• _ACTIVITY_: One exact copy of the listing is needed. It should contain no pictures.

• _DATASET EXTRACT_:

===

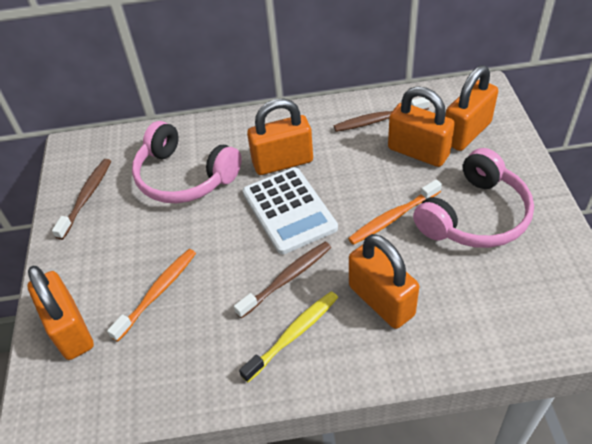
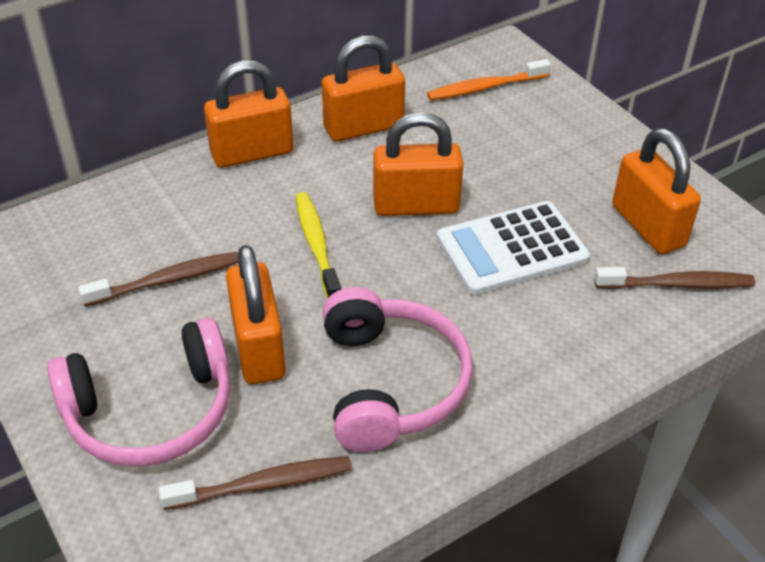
orange toothbrush: 2 -> 1

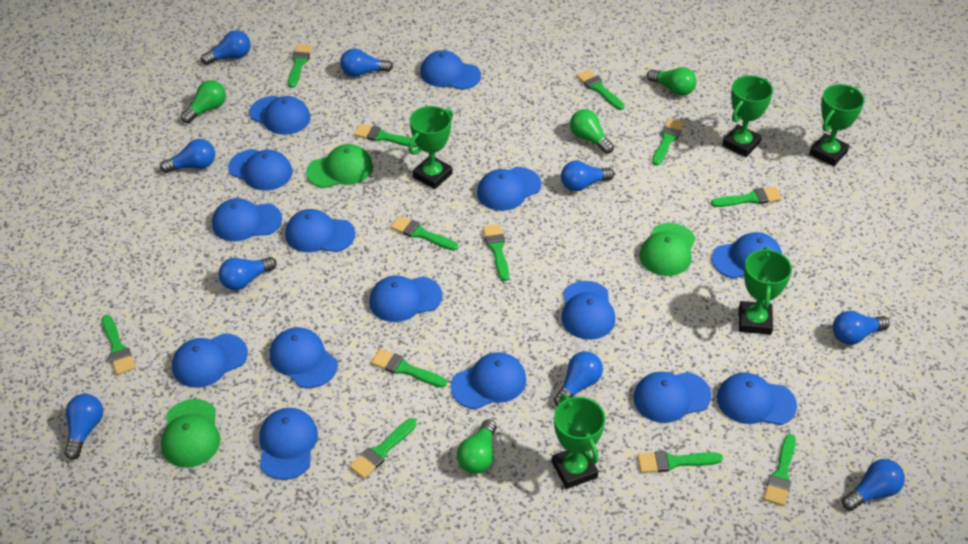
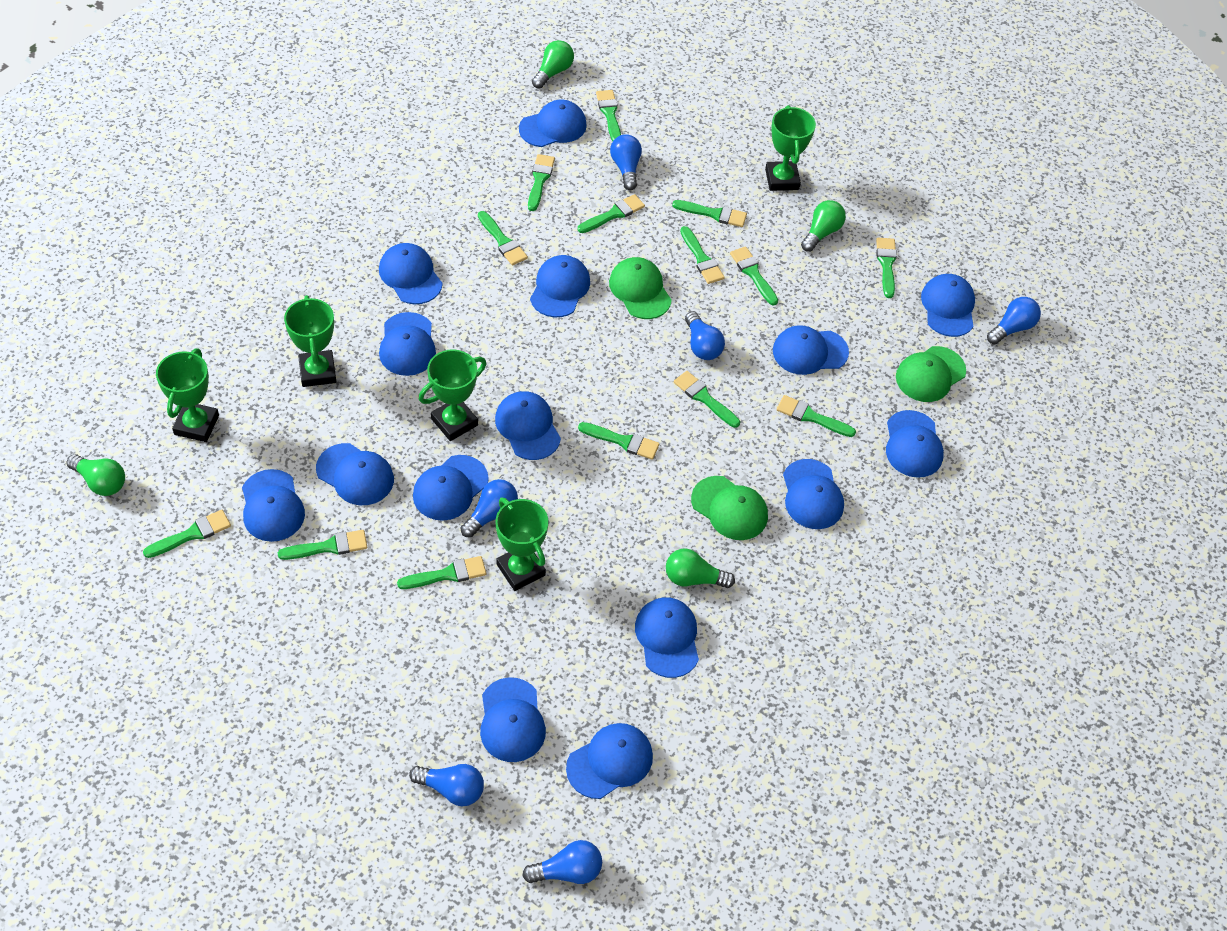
blue light bulb: 9 -> 6
green brush: 12 -> 14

===

• _OUTPUT OF THE EXERCISE_:
orange toothbrush: 2 -> 1

blue light bulb: 9 -> 6
green brush: 12 -> 14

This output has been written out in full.